---------- TASK DATA

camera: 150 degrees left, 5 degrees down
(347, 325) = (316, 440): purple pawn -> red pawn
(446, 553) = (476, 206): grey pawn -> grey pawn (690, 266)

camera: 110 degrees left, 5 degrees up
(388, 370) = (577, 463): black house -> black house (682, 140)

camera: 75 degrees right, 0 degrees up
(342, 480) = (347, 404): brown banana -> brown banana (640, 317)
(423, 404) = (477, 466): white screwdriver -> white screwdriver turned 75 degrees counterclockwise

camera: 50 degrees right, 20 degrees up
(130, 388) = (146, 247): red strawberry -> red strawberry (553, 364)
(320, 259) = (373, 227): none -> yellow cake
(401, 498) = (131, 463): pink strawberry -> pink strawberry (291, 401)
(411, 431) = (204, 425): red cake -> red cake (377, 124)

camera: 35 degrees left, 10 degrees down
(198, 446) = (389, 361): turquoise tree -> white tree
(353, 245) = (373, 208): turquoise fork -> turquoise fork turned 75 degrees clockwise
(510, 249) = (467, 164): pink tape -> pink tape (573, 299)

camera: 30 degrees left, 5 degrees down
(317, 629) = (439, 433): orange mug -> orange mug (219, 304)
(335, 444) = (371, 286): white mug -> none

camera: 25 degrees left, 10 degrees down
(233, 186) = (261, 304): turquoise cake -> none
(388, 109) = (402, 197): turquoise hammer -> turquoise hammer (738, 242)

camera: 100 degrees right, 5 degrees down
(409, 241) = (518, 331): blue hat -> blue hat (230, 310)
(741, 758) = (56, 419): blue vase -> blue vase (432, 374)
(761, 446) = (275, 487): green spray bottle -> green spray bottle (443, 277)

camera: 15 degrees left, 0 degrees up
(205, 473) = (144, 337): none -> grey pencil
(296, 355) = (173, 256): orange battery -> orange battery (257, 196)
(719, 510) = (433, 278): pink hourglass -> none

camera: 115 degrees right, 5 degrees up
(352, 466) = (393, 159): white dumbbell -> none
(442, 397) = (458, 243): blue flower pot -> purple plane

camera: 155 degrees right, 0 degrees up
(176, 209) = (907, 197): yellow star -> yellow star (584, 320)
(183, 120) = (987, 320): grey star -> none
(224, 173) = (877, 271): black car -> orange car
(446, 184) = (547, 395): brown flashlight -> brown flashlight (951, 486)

--------------------

**PROBLEM TO WORK ON:**
Copy out the entire material verbatim.

**PROBLEM SOLUTION:**
camera: 150 degrees left, 5 degrees down
(347, 325) = (316, 440): purple pawn -> red pawn
(446, 553) = (476, 206): grey pawn -> grey pawn (690, 266)

camera: 110 degrees left, 5 degrees up
(388, 370) = (577, 463): black house -> black house (682, 140)

camera: 75 degrees right, 0 degrees up
(342, 480) = (347, 404): brown banana -> brown banana (640, 317)
(423, 404) = (477, 466): white screwdriver -> white screwdriver turned 75 degrees counterclockwise

camera: 50 degrees right, 20 degrees up
(130, 388) = (146, 247): red strawberry -> red strawberry (553, 364)
(320, 259) = (373, 227): none -> yellow cake
(401, 498) = (131, 463): pink strawberry -> pink strawberry (291, 401)
(411, 431) = (204, 425): red cake -> red cake (377, 124)

camera: 35 degrees left, 10 degrees down
(198, 446) = (389, 361): turquoise tree -> white tree
(353, 245) = (373, 208): turquoise fork -> turquoise fork turned 75 degrees clockwise
(510, 249) = (467, 164): pink tape -> pink tape (573, 299)

camera: 30 degrees left, 5 degrees down
(317, 629) = (439, 433): orange mug -> orange mug (219, 304)
(335, 444) = (371, 286): white mug -> none

camera: 25 degrees left, 10 degrees down
(233, 186) = (261, 304): turquoise cake -> none
(388, 109) = (402, 197): turquoise hammer -> turquoise hammer (738, 242)

camera: 100 degrees right, 5 degrees down
(409, 241) = (518, 331): blue hat -> blue hat (230, 310)
(741, 758) = (56, 419): blue vase -> blue vase (432, 374)
(761, 446) = (275, 487): green spray bottle -> green spray bottle (443, 277)

camera: 15 degrees left, 0 degrees up
(205, 473) = (144, 337): none -> grey pencil
(296, 355) = (173, 256): orange battery -> orange battery (257, 196)
(719, 510) = (433, 278): pink hourglass -> none

camera: 115 degrees right, 5 degrees up
(352, 466) = (393, 159): white dumbbell -> none
(442, 397) = (458, 243): blue flower pot -> purple plane

camera: 155 degrees right, 0 degrees up
(176, 209) = (907, 197): yellow star -> yellow star (584, 320)
(183, 120) = (987, 320): grey star -> none
(224, 173) = (877, 271): black car -> orange car
(446, 184) = (547, 395): brown flashlight -> brown flashlight (951, 486)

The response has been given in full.